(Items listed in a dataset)
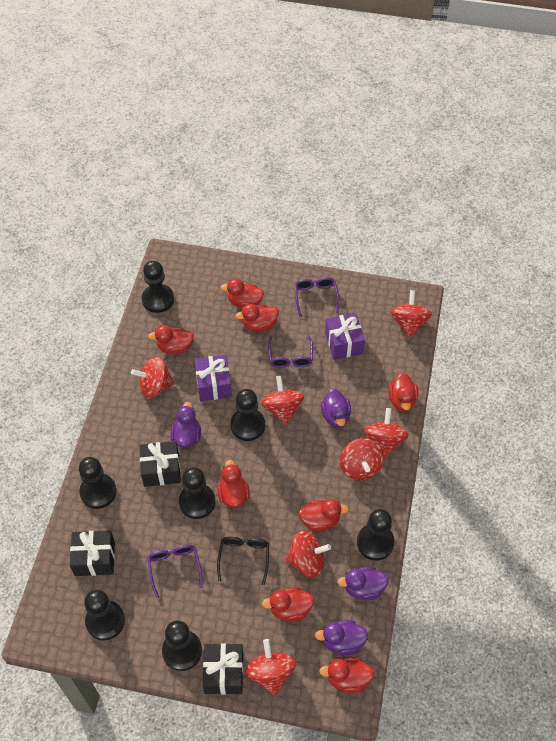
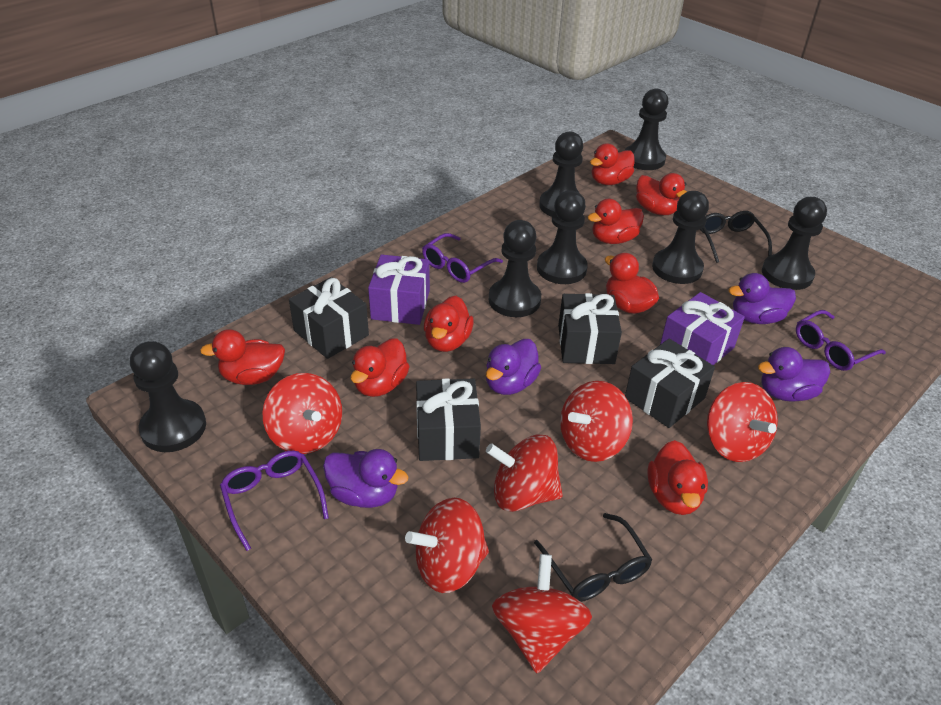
black gift: 3 -> 4
black glasses: 1 -> 2
red spinning top: 7 -> 6

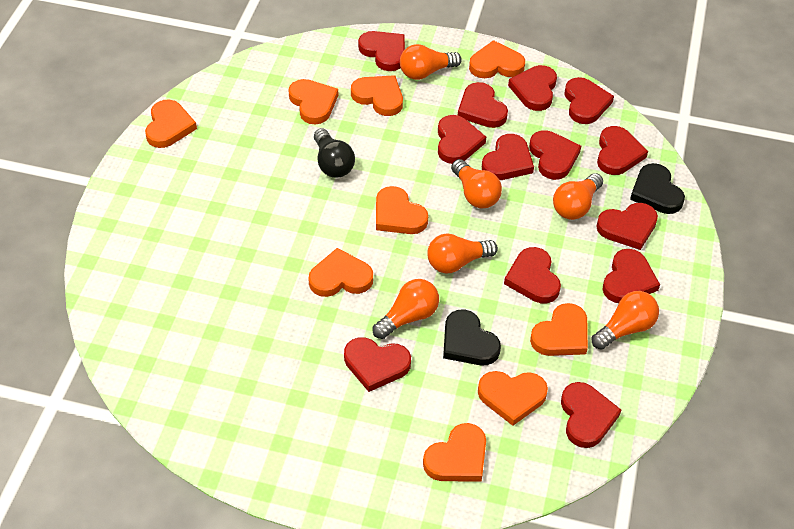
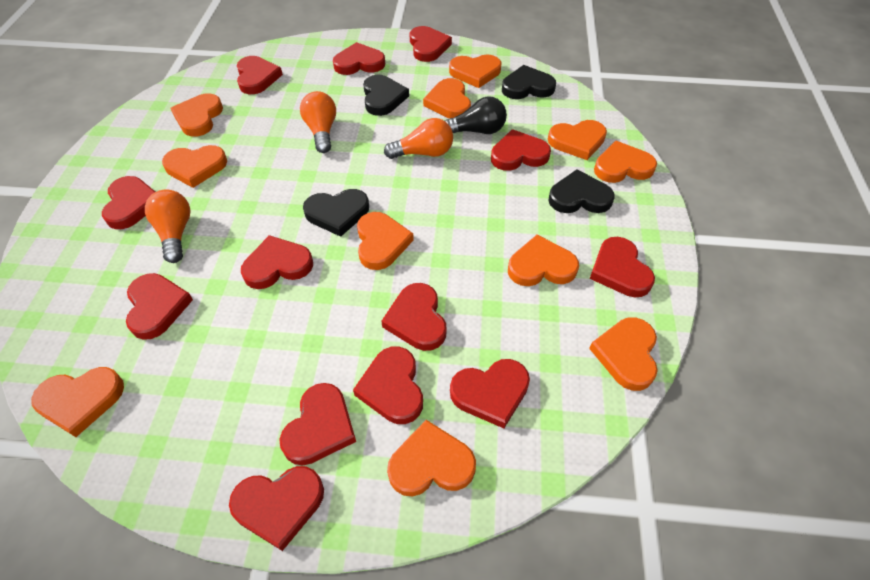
black heart: 2 -> 4
orange heart: 9 -> 11
orange light bulb: 6 -> 3

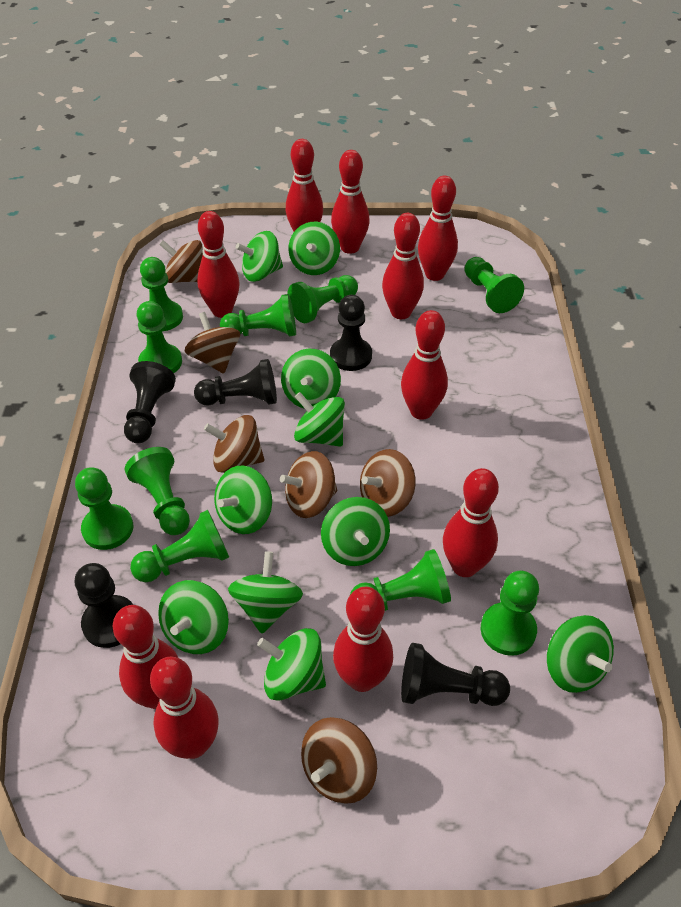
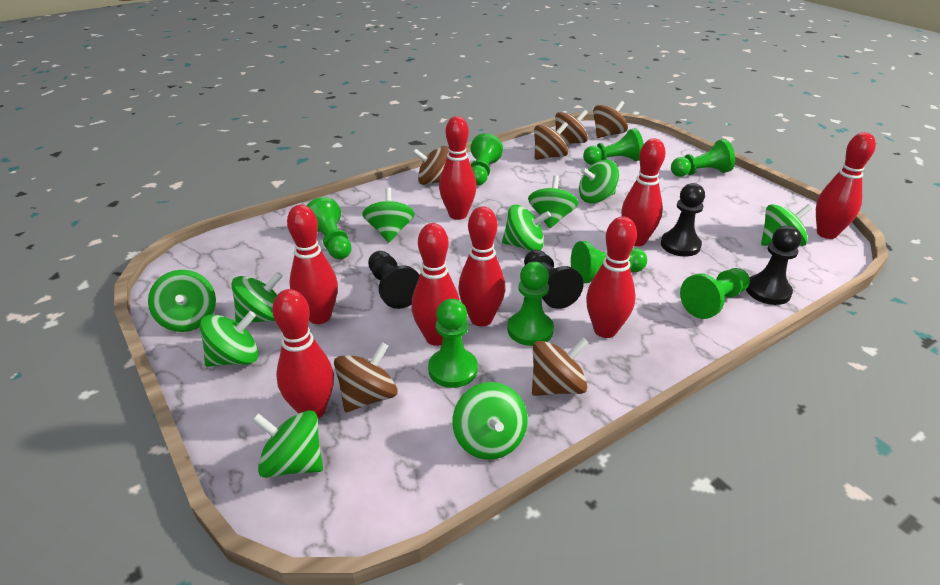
black pawn: 5 -> 4
green pawn: 10 -> 8
red bowling pin: 10 -> 8

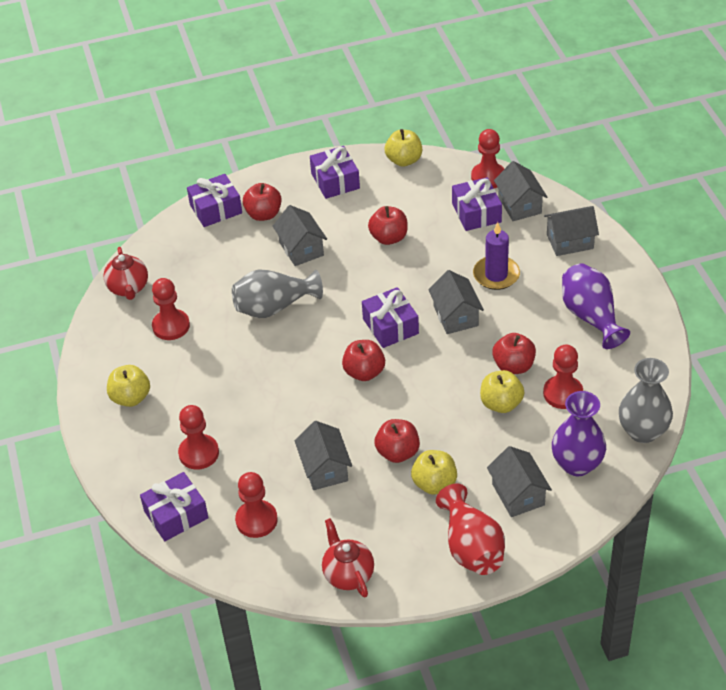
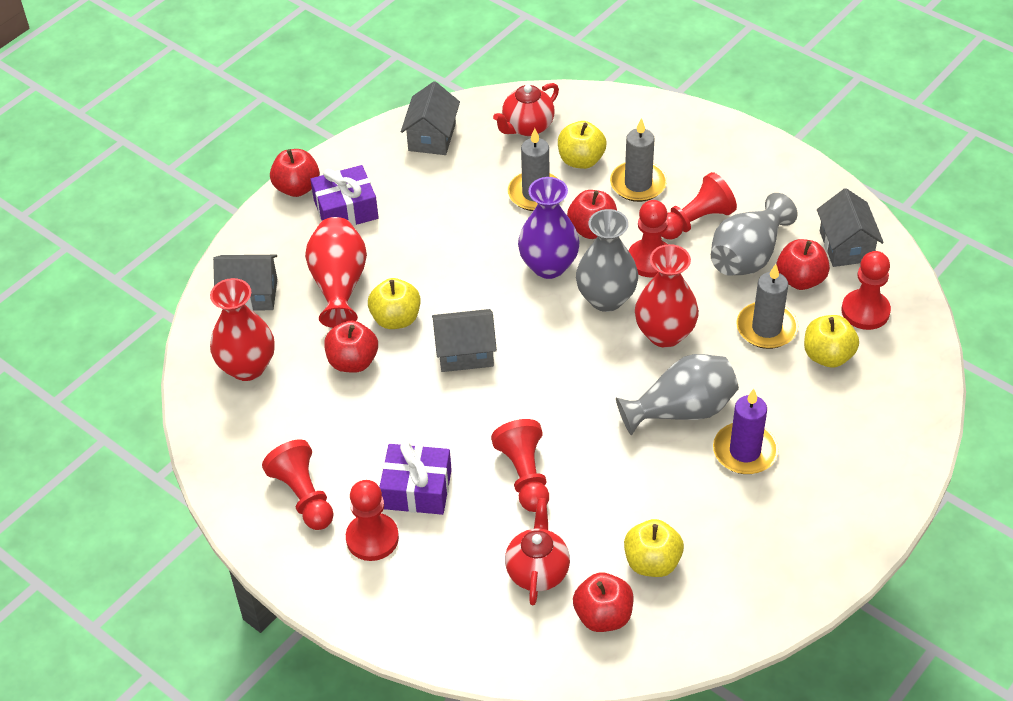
grey candle: 0 -> 3
grey house: 6 -> 4
grey vase: 2 -> 3
purple gift: 5 -> 2
purple vase: 2 -> 1
red pawn: 5 -> 6
red vase: 1 -> 3

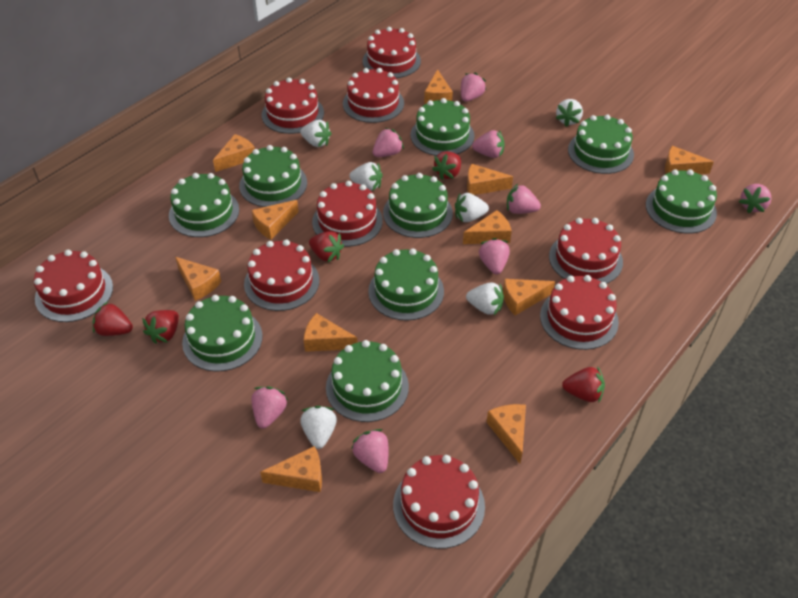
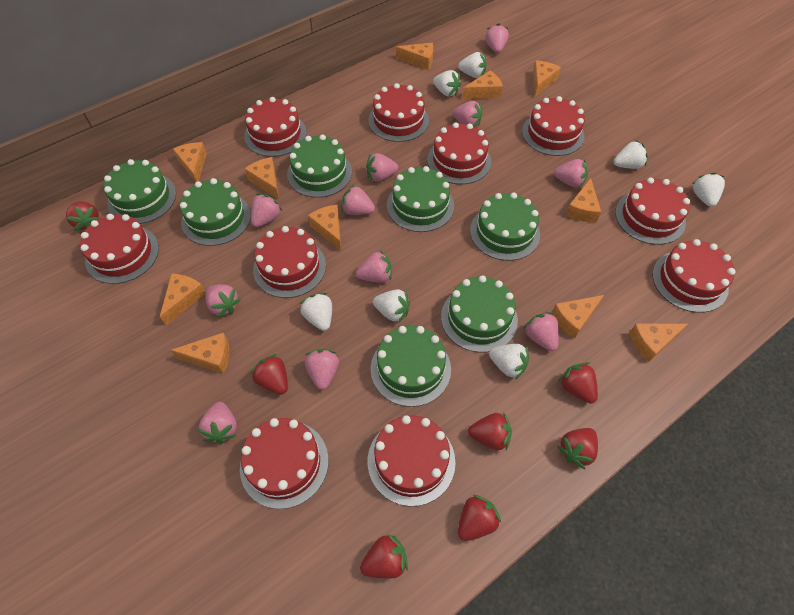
green cake: 9 -> 7
pink strawberry: 8 -> 11
red cake: 9 -> 10
red strawberry: 5 -> 7
white strawberry: 6 -> 7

● **Instructions to follow**
Only the lines from the one containing "grey vase: 2 -> 3" through the end of the data above are to be output, exactly and without pictures.

● **Result below**
grey vase: 2 -> 3
purple gift: 5 -> 2
purple vase: 2 -> 1
red pawn: 5 -> 6
red vase: 1 -> 3

green cake: 9 -> 7
pink strawberry: 8 -> 11
red cake: 9 -> 10
red strawberry: 5 -> 7
white strawberry: 6 -> 7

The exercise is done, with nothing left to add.